Work to be completed: In the records below, find each line that holds "cyan" and return it.

Records to process:
◇ ◇ ◇ ◇ ◇ ◇ ◇

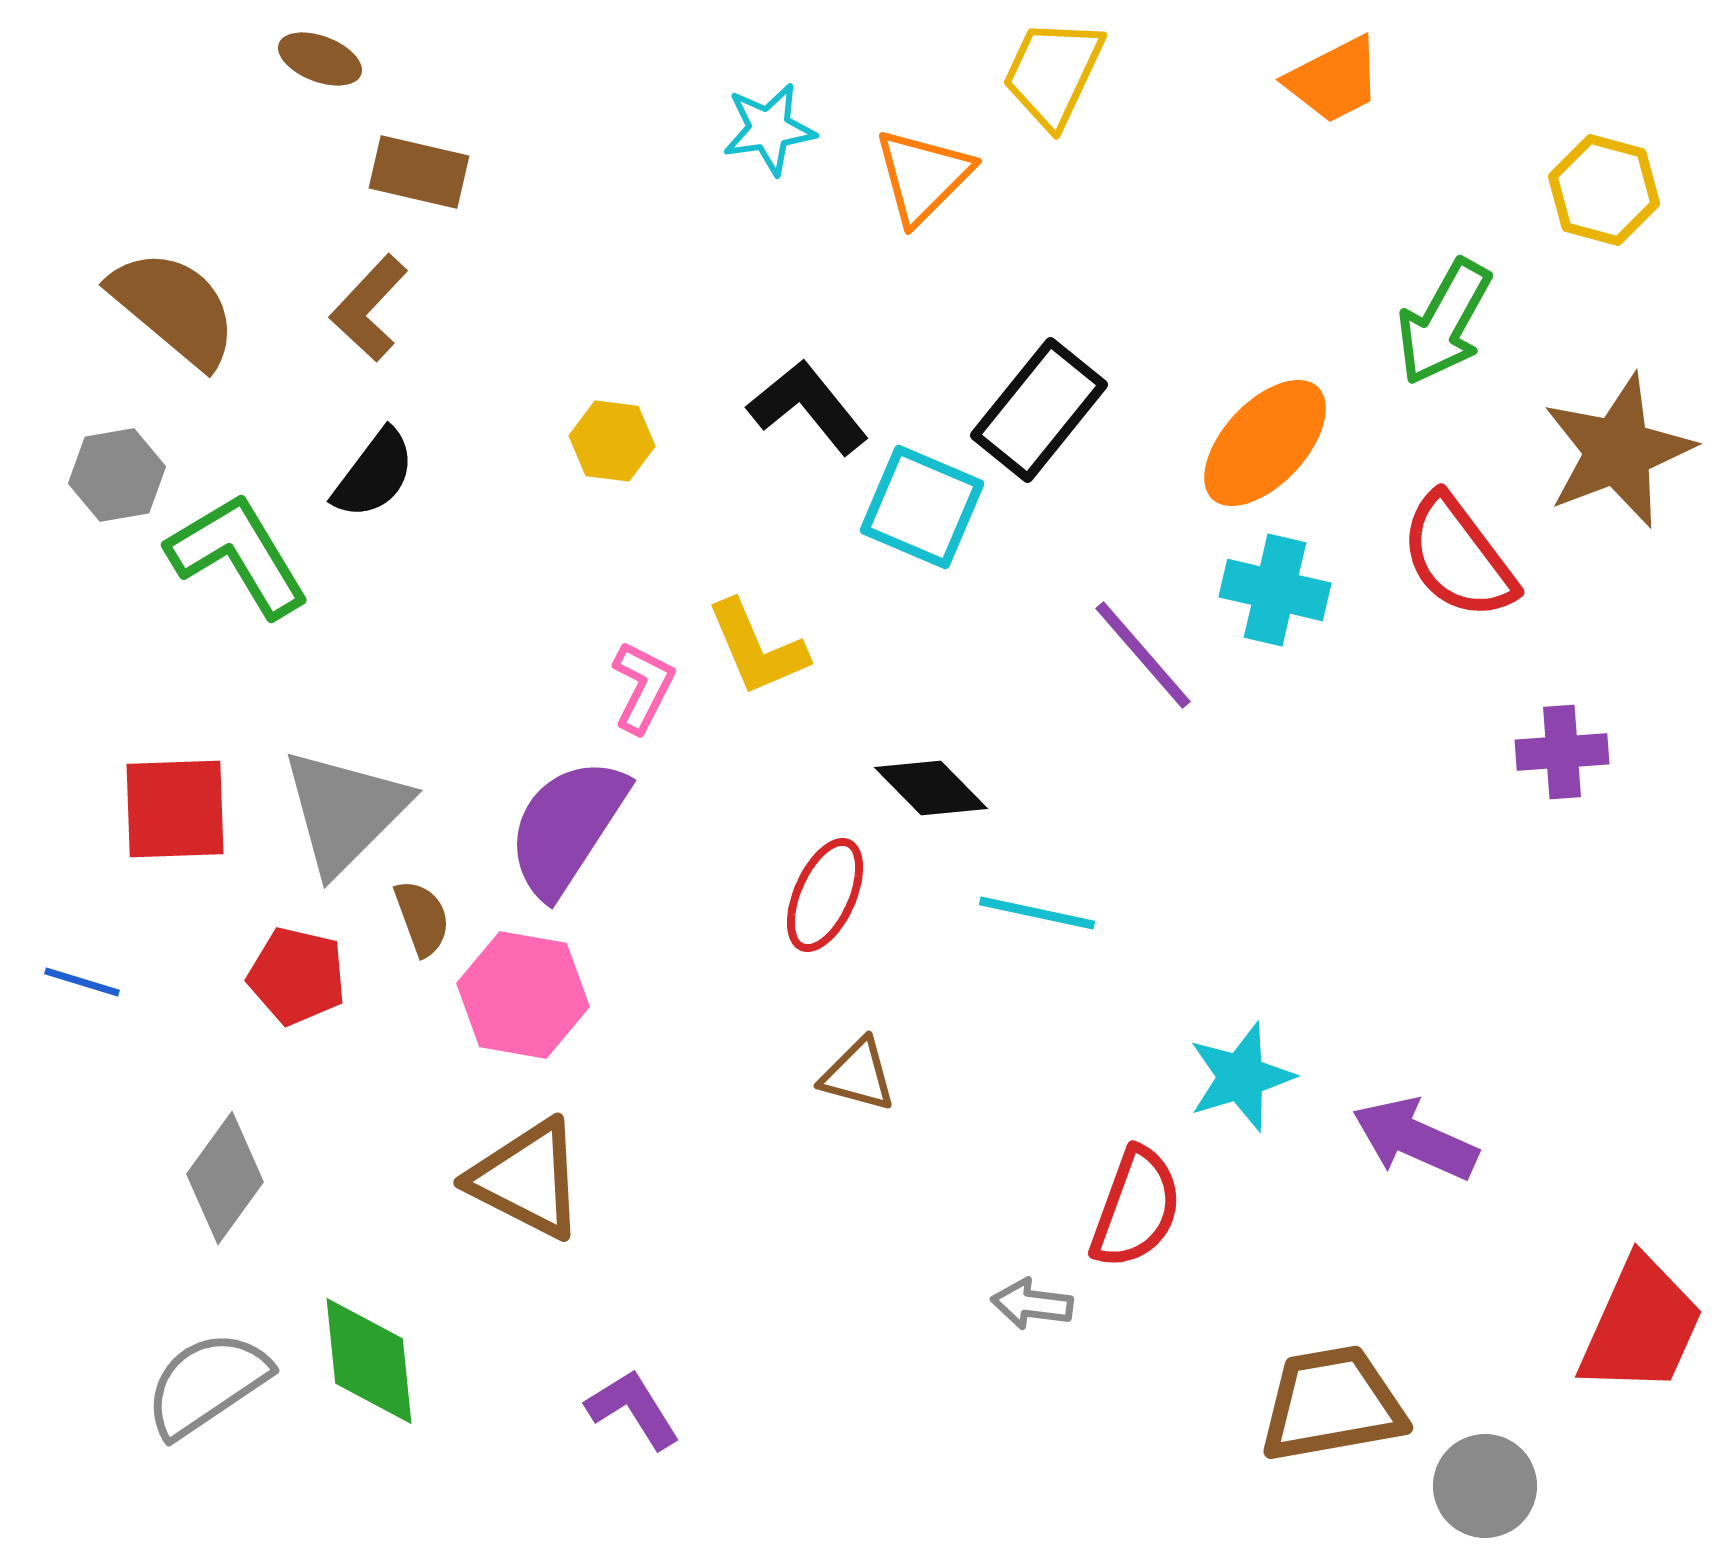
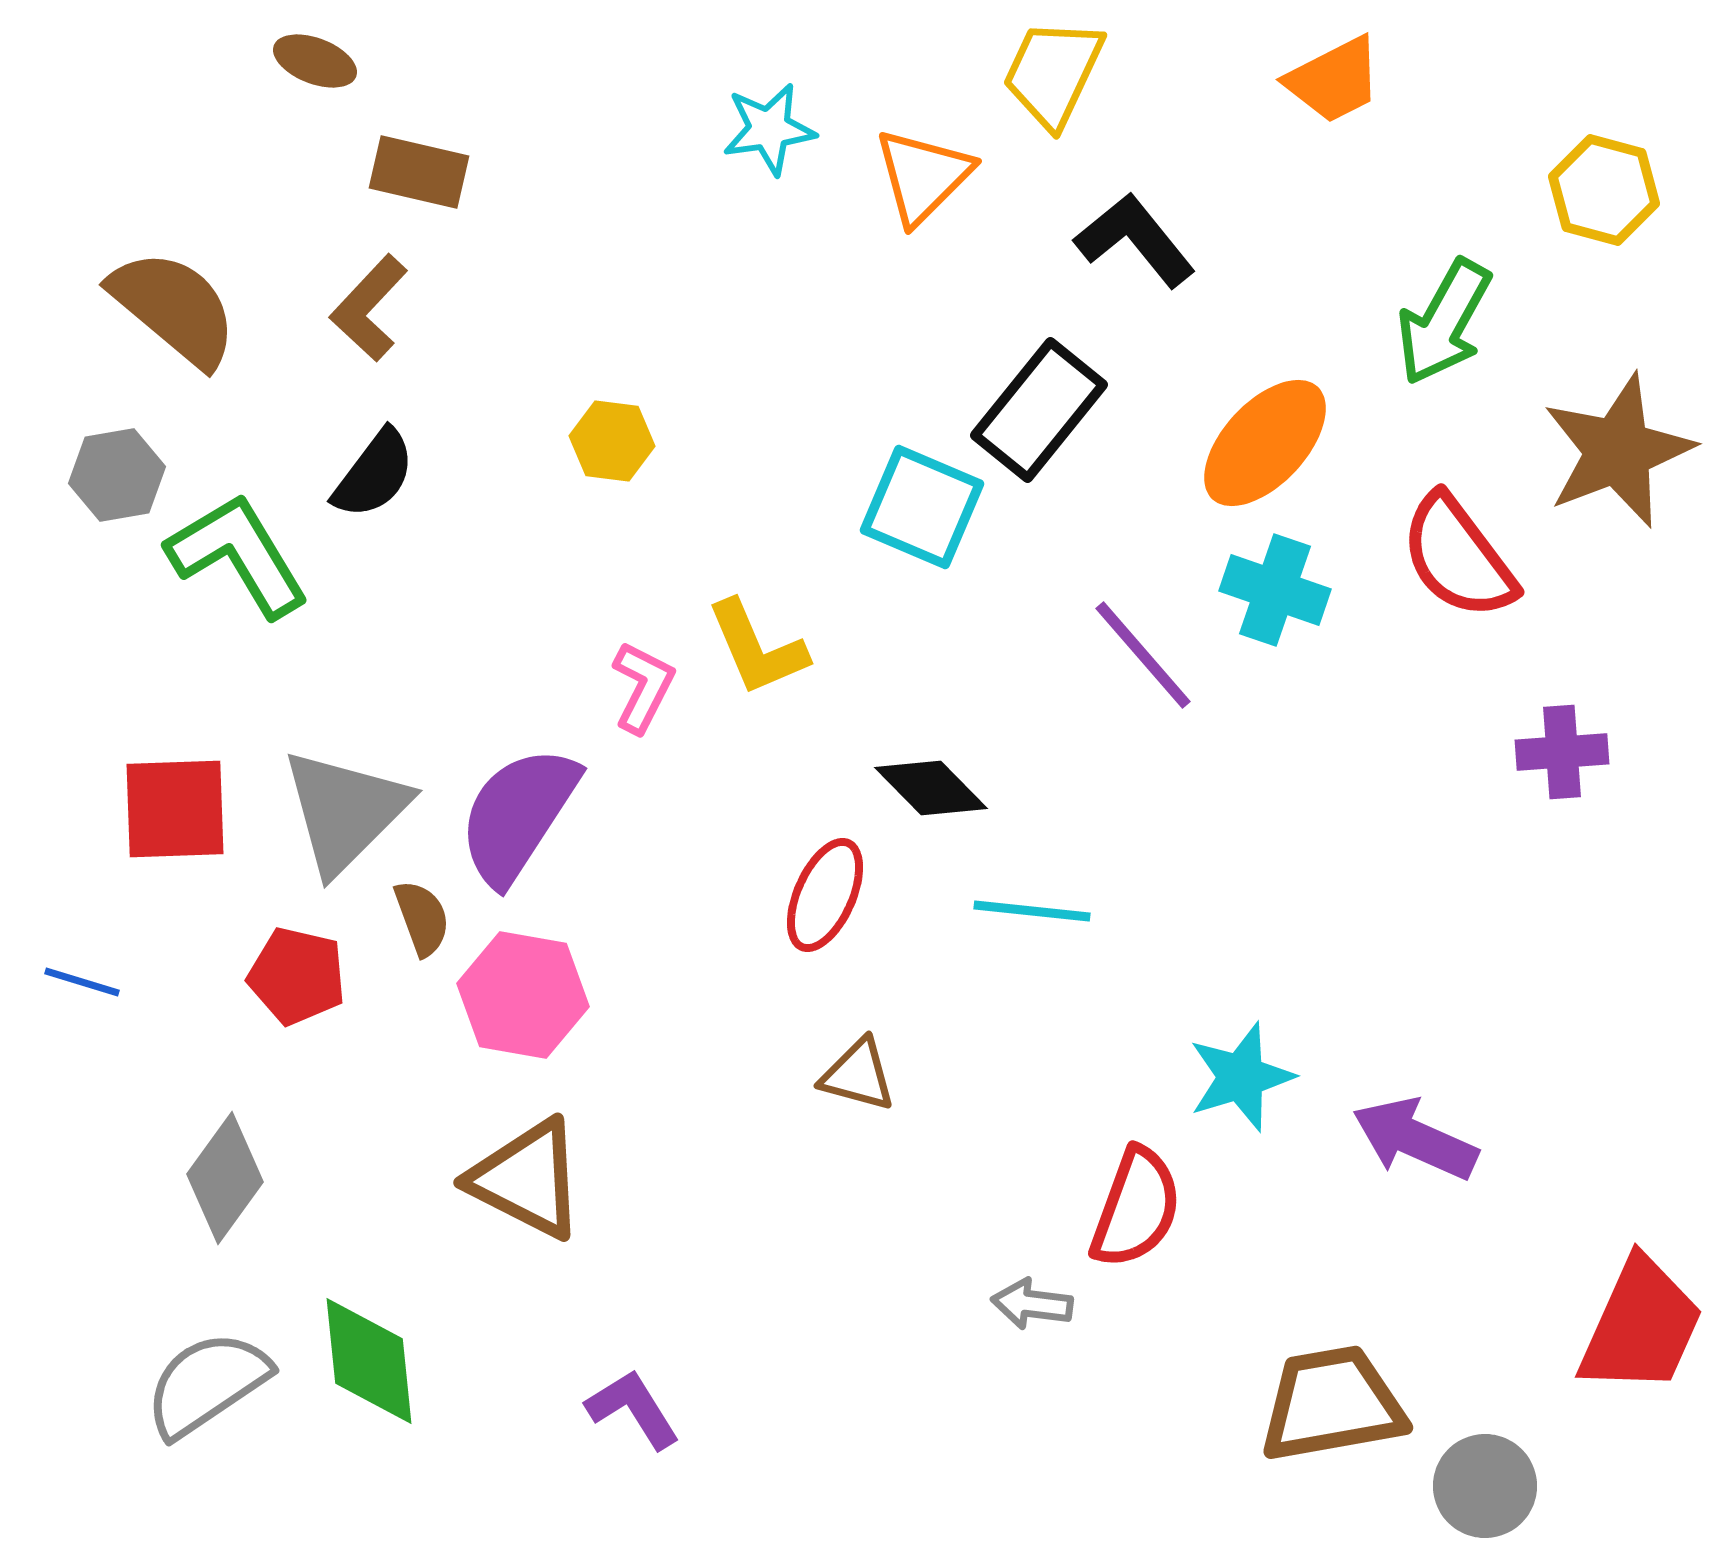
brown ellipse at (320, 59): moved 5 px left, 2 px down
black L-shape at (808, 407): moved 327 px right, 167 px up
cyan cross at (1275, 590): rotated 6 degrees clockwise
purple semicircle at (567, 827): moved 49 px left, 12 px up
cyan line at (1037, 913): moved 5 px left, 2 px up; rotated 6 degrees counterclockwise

◇ ◇ ◇ ◇ ◇ ◇ ◇

Answer box:
cyan cross at (1275, 590): rotated 6 degrees clockwise
cyan line at (1037, 913): moved 5 px left, 2 px up; rotated 6 degrees counterclockwise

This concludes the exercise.